Start of Block

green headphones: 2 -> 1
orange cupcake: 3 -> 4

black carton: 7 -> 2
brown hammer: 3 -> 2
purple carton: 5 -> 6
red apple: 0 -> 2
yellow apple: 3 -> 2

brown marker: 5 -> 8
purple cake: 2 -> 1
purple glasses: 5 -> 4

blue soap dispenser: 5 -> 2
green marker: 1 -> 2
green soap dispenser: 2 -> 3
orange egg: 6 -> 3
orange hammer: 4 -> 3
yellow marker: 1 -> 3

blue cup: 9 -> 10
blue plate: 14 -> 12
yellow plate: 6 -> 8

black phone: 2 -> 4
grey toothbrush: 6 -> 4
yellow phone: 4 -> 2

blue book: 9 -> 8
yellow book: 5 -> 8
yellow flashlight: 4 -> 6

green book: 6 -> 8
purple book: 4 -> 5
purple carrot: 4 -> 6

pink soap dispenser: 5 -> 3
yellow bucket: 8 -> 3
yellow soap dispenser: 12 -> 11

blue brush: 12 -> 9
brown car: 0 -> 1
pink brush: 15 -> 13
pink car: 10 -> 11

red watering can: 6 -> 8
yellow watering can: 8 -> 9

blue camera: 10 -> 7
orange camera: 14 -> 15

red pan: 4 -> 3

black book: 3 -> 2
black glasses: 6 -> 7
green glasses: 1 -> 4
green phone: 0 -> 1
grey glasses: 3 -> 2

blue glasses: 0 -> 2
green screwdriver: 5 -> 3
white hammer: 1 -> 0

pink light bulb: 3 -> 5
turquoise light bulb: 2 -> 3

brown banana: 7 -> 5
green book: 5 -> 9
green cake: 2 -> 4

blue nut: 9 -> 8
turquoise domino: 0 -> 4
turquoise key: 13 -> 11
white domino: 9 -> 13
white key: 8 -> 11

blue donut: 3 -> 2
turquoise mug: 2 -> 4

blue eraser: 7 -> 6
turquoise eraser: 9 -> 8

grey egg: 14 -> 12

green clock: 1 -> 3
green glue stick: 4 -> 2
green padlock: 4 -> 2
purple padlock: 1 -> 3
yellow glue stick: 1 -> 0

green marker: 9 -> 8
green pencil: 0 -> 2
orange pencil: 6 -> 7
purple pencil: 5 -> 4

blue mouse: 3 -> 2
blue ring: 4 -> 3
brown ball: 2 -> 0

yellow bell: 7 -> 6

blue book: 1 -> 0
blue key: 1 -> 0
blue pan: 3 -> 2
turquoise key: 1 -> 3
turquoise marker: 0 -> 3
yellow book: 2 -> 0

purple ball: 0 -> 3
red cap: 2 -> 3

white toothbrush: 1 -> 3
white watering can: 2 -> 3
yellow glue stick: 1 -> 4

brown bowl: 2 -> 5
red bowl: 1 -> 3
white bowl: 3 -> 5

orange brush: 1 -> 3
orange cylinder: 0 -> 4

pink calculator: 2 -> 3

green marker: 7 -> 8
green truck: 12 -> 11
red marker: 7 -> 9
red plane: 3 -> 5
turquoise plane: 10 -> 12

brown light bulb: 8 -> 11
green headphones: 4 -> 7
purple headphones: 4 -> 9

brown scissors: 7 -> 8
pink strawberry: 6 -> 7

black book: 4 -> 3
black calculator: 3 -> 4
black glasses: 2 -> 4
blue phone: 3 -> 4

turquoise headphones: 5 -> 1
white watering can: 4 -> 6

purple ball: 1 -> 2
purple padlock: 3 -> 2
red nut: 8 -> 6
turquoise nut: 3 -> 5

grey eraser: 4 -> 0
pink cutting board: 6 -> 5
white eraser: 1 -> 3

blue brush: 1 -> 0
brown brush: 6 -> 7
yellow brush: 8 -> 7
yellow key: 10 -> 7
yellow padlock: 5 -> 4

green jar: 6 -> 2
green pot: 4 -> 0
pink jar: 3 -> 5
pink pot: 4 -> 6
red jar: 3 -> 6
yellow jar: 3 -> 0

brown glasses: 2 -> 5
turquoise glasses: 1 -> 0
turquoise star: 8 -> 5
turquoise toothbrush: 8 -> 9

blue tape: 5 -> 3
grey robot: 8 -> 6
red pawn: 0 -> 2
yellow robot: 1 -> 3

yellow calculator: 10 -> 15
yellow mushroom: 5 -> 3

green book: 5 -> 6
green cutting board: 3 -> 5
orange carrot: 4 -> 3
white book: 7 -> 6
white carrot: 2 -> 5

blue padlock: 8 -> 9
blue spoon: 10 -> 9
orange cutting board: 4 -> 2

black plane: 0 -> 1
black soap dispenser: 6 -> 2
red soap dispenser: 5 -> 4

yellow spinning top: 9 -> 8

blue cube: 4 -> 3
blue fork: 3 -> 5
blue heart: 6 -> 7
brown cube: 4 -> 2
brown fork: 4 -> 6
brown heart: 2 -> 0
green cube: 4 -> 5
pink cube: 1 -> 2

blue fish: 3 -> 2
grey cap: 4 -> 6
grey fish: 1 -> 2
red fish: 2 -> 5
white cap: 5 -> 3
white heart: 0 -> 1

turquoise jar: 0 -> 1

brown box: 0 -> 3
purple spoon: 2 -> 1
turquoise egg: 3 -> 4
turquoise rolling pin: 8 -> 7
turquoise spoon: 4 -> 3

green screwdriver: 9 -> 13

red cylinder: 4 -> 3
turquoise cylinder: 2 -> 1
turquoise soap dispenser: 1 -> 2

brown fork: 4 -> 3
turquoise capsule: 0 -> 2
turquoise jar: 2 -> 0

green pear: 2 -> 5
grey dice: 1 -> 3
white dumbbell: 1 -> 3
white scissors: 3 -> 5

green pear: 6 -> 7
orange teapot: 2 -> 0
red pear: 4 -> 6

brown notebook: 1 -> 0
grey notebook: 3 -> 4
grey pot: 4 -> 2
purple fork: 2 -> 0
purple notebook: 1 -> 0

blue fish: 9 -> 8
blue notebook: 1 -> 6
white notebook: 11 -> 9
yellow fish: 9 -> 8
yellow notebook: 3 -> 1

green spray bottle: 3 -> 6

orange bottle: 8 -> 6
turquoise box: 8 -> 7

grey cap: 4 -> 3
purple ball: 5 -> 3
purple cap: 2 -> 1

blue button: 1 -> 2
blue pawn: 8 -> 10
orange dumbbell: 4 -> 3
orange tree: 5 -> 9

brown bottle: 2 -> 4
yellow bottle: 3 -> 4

End of Block

WHAT TO DO:
Each line of the data must be retyped exactly.

SOLUTION TO THIS TASK:
green headphones: 2 -> 1
orange cupcake: 3 -> 4

black carton: 7 -> 2
brown hammer: 3 -> 2
purple carton: 5 -> 6
red apple: 0 -> 2
yellow apple: 3 -> 2

brown marker: 5 -> 8
purple cake: 2 -> 1
purple glasses: 5 -> 4

blue soap dispenser: 5 -> 2
green marker: 1 -> 2
green soap dispenser: 2 -> 3
orange egg: 6 -> 3
orange hammer: 4 -> 3
yellow marker: 1 -> 3

blue cup: 9 -> 10
blue plate: 14 -> 12
yellow plate: 6 -> 8

black phone: 2 -> 4
grey toothbrush: 6 -> 4
yellow phone: 4 -> 2

blue book: 9 -> 8
yellow book: 5 -> 8
yellow flashlight: 4 -> 6

green book: 6 -> 8
purple book: 4 -> 5
purple carrot: 4 -> 6

pink soap dispenser: 5 -> 3
yellow bucket: 8 -> 3
yellow soap dispenser: 12 -> 11

blue brush: 12 -> 9
brown car: 0 -> 1
pink brush: 15 -> 13
pink car: 10 -> 11

red watering can: 6 -> 8
yellow watering can: 8 -> 9

blue camera: 10 -> 7
orange camera: 14 -> 15

red pan: 4 -> 3

black book: 3 -> 2
black glasses: 6 -> 7
green glasses: 1 -> 4
green phone: 0 -> 1
grey glasses: 3 -> 2

blue glasses: 0 -> 2
green screwdriver: 5 -> 3
white hammer: 1 -> 0

pink light bulb: 3 -> 5
turquoise light bulb: 2 -> 3

brown banana: 7 -> 5
green book: 5 -> 9
green cake: 2 -> 4

blue nut: 9 -> 8
turquoise domino: 0 -> 4
turquoise key: 13 -> 11
white domino: 9 -> 13
white key: 8 -> 11

blue donut: 3 -> 2
turquoise mug: 2 -> 4

blue eraser: 7 -> 6
turquoise eraser: 9 -> 8

grey egg: 14 -> 12

green clock: 1 -> 3
green glue stick: 4 -> 2
green padlock: 4 -> 2
purple padlock: 1 -> 3
yellow glue stick: 1 -> 0

green marker: 9 -> 8
green pencil: 0 -> 2
orange pencil: 6 -> 7
purple pencil: 5 -> 4

blue mouse: 3 -> 2
blue ring: 4 -> 3
brown ball: 2 -> 0

yellow bell: 7 -> 6

blue book: 1 -> 0
blue key: 1 -> 0
blue pan: 3 -> 2
turquoise key: 1 -> 3
turquoise marker: 0 -> 3
yellow book: 2 -> 0

purple ball: 0 -> 3
red cap: 2 -> 3

white toothbrush: 1 -> 3
white watering can: 2 -> 3
yellow glue stick: 1 -> 4

brown bowl: 2 -> 5
red bowl: 1 -> 3
white bowl: 3 -> 5

orange brush: 1 -> 3
orange cylinder: 0 -> 4

pink calculator: 2 -> 3

green marker: 7 -> 8
green truck: 12 -> 11
red marker: 7 -> 9
red plane: 3 -> 5
turquoise plane: 10 -> 12

brown light bulb: 8 -> 11
green headphones: 4 -> 7
purple headphones: 4 -> 9

brown scissors: 7 -> 8
pink strawberry: 6 -> 7

black book: 4 -> 3
black calculator: 3 -> 4
black glasses: 2 -> 4
blue phone: 3 -> 4

turquoise headphones: 5 -> 1
white watering can: 4 -> 6

purple ball: 1 -> 2
purple padlock: 3 -> 2
red nut: 8 -> 6
turquoise nut: 3 -> 5

grey eraser: 4 -> 0
pink cutting board: 6 -> 5
white eraser: 1 -> 3

blue brush: 1 -> 0
brown brush: 6 -> 7
yellow brush: 8 -> 7
yellow key: 10 -> 7
yellow padlock: 5 -> 4

green jar: 6 -> 2
green pot: 4 -> 0
pink jar: 3 -> 5
pink pot: 4 -> 6
red jar: 3 -> 6
yellow jar: 3 -> 0

brown glasses: 2 -> 5
turquoise glasses: 1 -> 0
turquoise star: 8 -> 5
turquoise toothbrush: 8 -> 9

blue tape: 5 -> 3
grey robot: 8 -> 6
red pawn: 0 -> 2
yellow robot: 1 -> 3

yellow calculator: 10 -> 15
yellow mushroom: 5 -> 3

green book: 5 -> 6
green cutting board: 3 -> 5
orange carrot: 4 -> 3
white book: 7 -> 6
white carrot: 2 -> 5

blue padlock: 8 -> 9
blue spoon: 10 -> 9
orange cutting board: 4 -> 2

black plane: 0 -> 1
black soap dispenser: 6 -> 2
red soap dispenser: 5 -> 4

yellow spinning top: 9 -> 8

blue cube: 4 -> 3
blue fork: 3 -> 5
blue heart: 6 -> 7
brown cube: 4 -> 2
brown fork: 4 -> 6
brown heart: 2 -> 0
green cube: 4 -> 5
pink cube: 1 -> 2

blue fish: 3 -> 2
grey cap: 4 -> 6
grey fish: 1 -> 2
red fish: 2 -> 5
white cap: 5 -> 3
white heart: 0 -> 1

turquoise jar: 0 -> 1

brown box: 0 -> 3
purple spoon: 2 -> 1
turquoise egg: 3 -> 4
turquoise rolling pin: 8 -> 7
turquoise spoon: 4 -> 3

green screwdriver: 9 -> 13

red cylinder: 4 -> 3
turquoise cylinder: 2 -> 1
turquoise soap dispenser: 1 -> 2

brown fork: 4 -> 3
turquoise capsule: 0 -> 2
turquoise jar: 2 -> 0

green pear: 2 -> 5
grey dice: 1 -> 3
white dumbbell: 1 -> 3
white scissors: 3 -> 5

green pear: 6 -> 7
orange teapot: 2 -> 0
red pear: 4 -> 6

brown notebook: 1 -> 0
grey notebook: 3 -> 4
grey pot: 4 -> 2
purple fork: 2 -> 0
purple notebook: 1 -> 0

blue fish: 9 -> 8
blue notebook: 1 -> 6
white notebook: 11 -> 9
yellow fish: 9 -> 8
yellow notebook: 3 -> 1

green spray bottle: 3 -> 6

orange bottle: 8 -> 6
turquoise box: 8 -> 7

grey cap: 4 -> 3
purple ball: 5 -> 3
purple cap: 2 -> 1

blue button: 1 -> 2
blue pawn: 8 -> 10
orange dumbbell: 4 -> 3
orange tree: 5 -> 9

brown bottle: 2 -> 4
yellow bottle: 3 -> 4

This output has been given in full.